%%
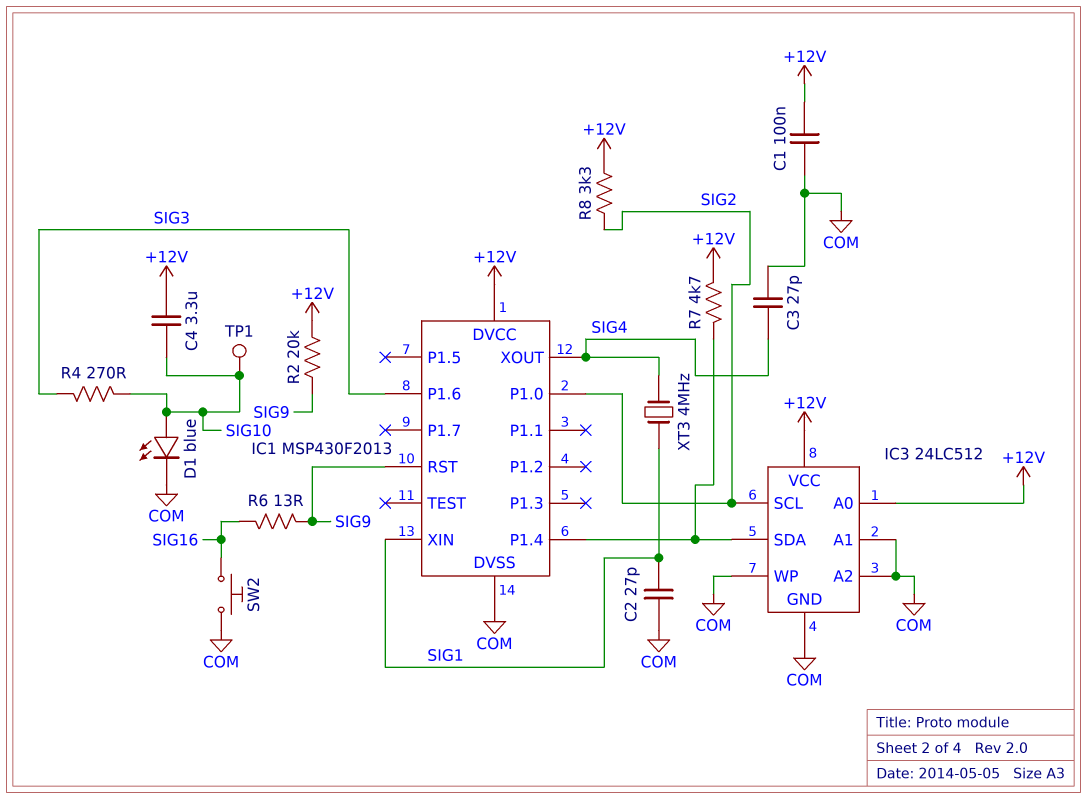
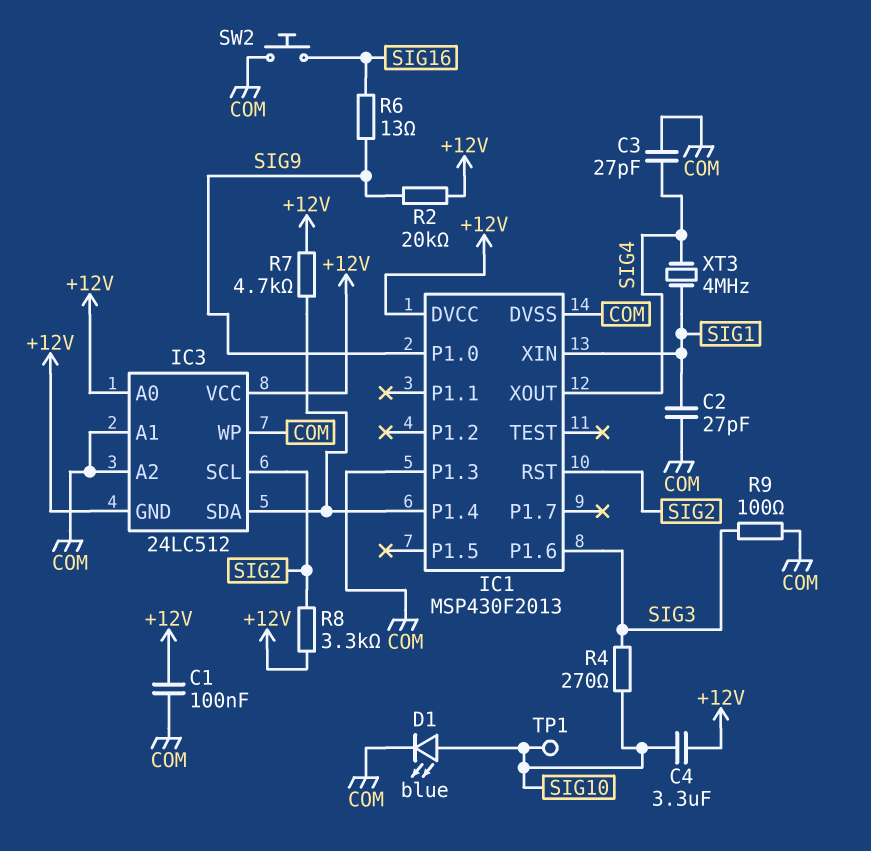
IC1 pin P1.0: SIG2 -> SIG9
IC1 pin P1.3: none -> COM
IC1 pin RST: SIG9 -> SIG2
IC3 pin GND: COM -> +12V
R9: none -> 100 (COM, SIG3)

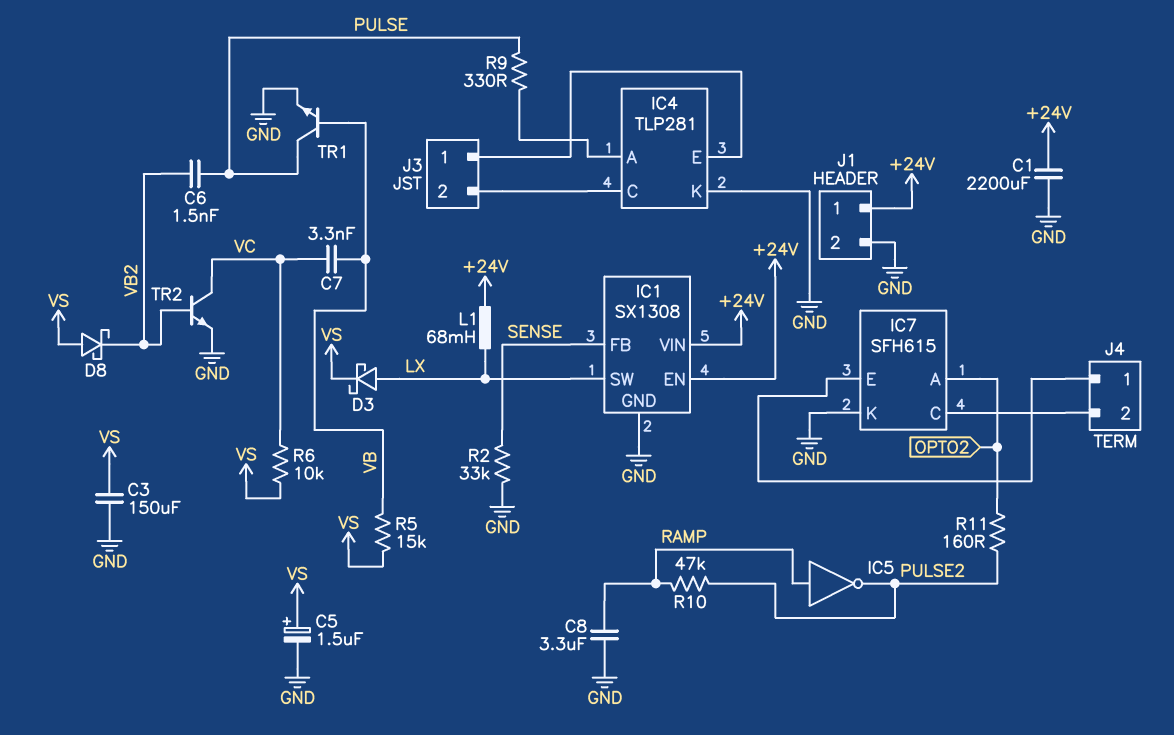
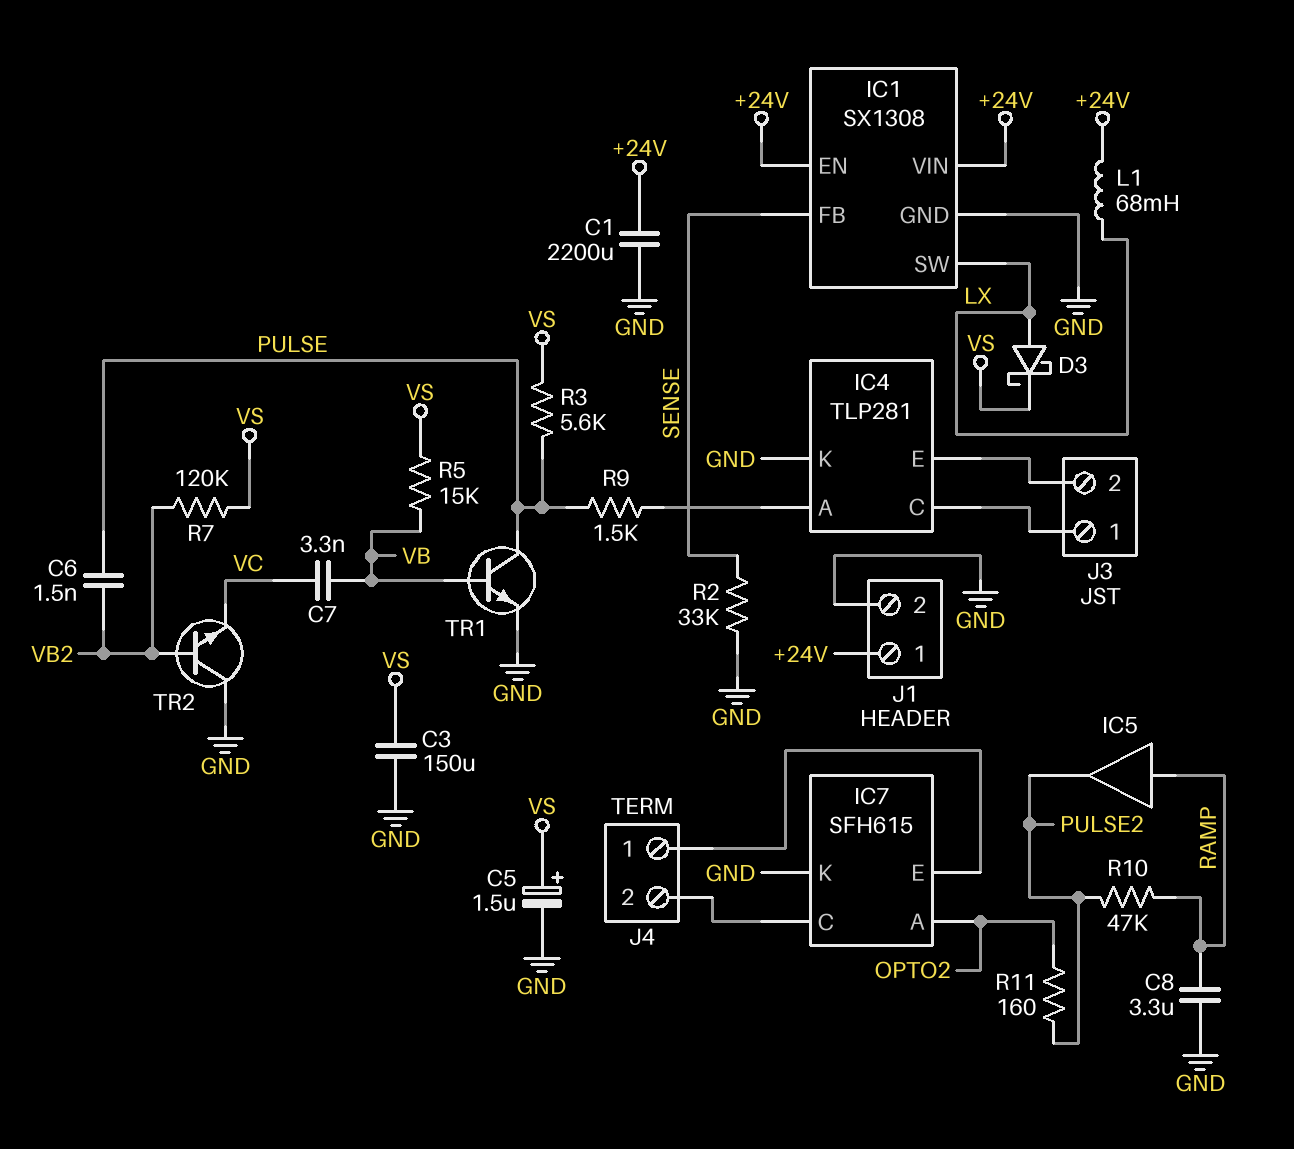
D8: schottky (A VS, K VB2) -> none
IC5: NOT (in RAMP, out PULSE2) -> buffer (in RAMP, out PULSE2)
J3 pin 1: IC4/E -> IC4/C
J3 pin 2: IC4/C -> IC4/E
R3: none -> 5.6k (PULSE, VS)
R6: 10k (VC, VS) -> none
R7: none -> 120k (VB2, VS)
R9: 330 (IC4/A, PULSE) -> 1.5k (IC4/A, PULSE)
TR2: NPN (B VB2, C VC, E GND) -> NPN (B VB2, C GND, E VC)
%%
REQUIRED ACTION. Are you able to set down all the lines above exactly, without any pictures?

RESULT BELOW.
IC1 pin P1.0: SIG2 -> SIG9
IC1 pin P1.3: none -> COM
IC1 pin RST: SIG9 -> SIG2
IC3 pin GND: COM -> +12V
R9: none -> 100 (COM, SIG3)

D8: schottky (A VS, K VB2) -> none
IC5: NOT (in RAMP, out PULSE2) -> buffer (in RAMP, out PULSE2)
J3 pin 1: IC4/E -> IC4/C
J3 pin 2: IC4/C -> IC4/E
R3: none -> 5.6k (PULSE, VS)
R6: 10k (VC, VS) -> none
R7: none -> 120k (VB2, VS)
R9: 330 (IC4/A, PULSE) -> 1.5k (IC4/A, PULSE)
TR2: NPN (B VB2, C VC, E GND) -> NPN (B VB2, C GND, E VC)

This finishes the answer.